● Task item
Transcribe exactly the line that contains "(185, 172) = (460, 150): purple" and every line below it in the listing, through the last, and no other lines.

:: Source data ::

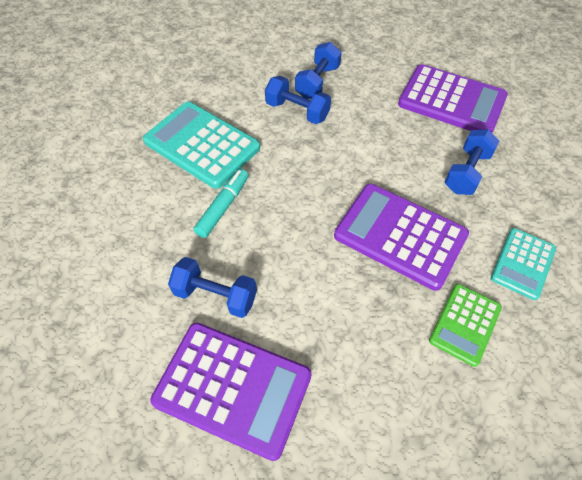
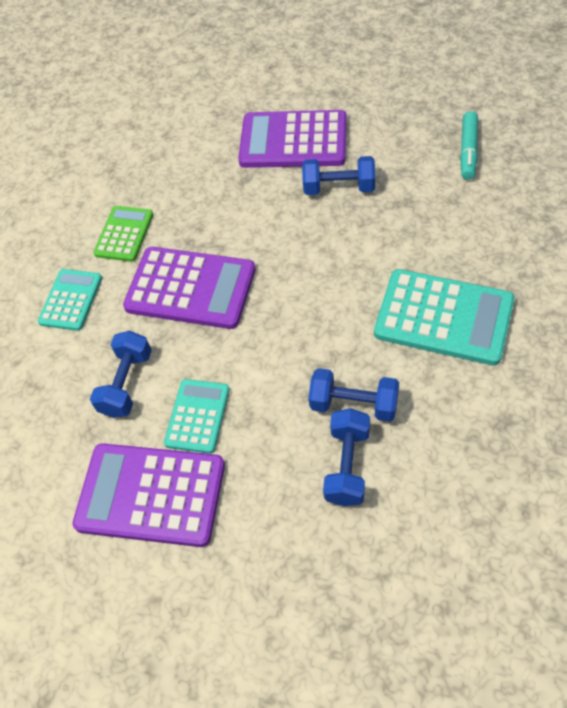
camera: 170 degrees right, 0 degrees up
(223, 207) = (376, 258): turquoise marker -> turquoise marker (468, 151)
(412, 135) = (197, 416): none -> turquoise calculator

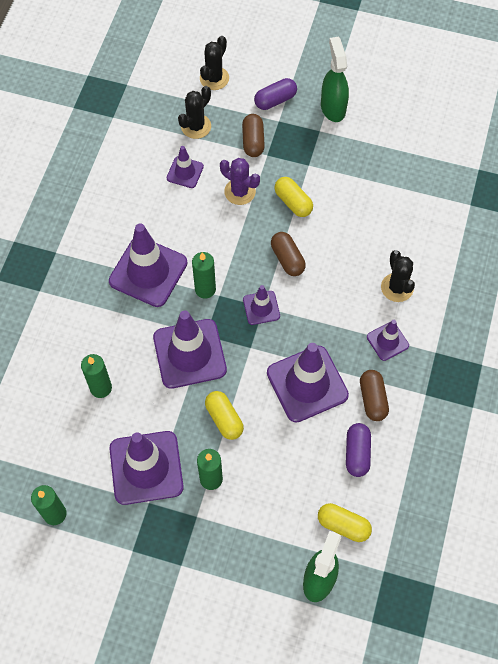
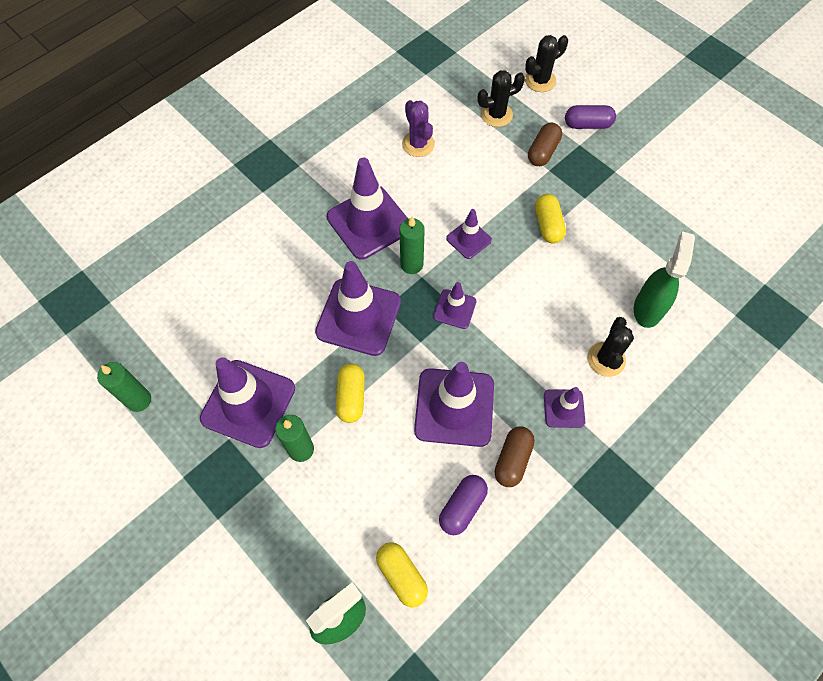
camera: 30 degrees right, 0 degrees up
(101, 388) = (257, 306): green candle -> none
(185, 172) = (460, 150): purple traffic cone -> purple traffic cone (468, 239)
(240, 192) = (501, 191): purple cactus -> purple cactus (418, 144)
(287, 259) = (509, 275): brown capsule -> none
(333, 108) = (641, 156): green spray bottle -> green spray bottle (648, 308)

:::

● Written response
(185, 172) = (460, 150): purple traffic cone -> purple traffic cone (468, 239)
(240, 192) = (501, 191): purple cactus -> purple cactus (418, 144)
(287, 259) = (509, 275): brown capsule -> none
(333, 108) = (641, 156): green spray bottle -> green spray bottle (648, 308)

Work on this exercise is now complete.